Wherever a line of the records contains "AGND", copy that line.

### Supplied entries
------------------------------------------------------------------------
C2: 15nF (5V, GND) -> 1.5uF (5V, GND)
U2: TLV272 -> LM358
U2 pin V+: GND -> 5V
------------------------------------------------------------------------
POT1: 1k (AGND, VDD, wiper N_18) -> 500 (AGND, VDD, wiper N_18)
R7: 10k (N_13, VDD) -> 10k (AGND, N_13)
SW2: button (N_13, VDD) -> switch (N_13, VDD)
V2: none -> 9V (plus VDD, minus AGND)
------------------------------------------------------------------------
### Solution below
POT1: 1k (AGND, VDD, wiper N_18) -> 500 (AGND, VDD, wiper N_18)
R7: 10k (N_13, VDD) -> 10k (AGND, N_13)
V2: none -> 9V (plus VDD, minus AGND)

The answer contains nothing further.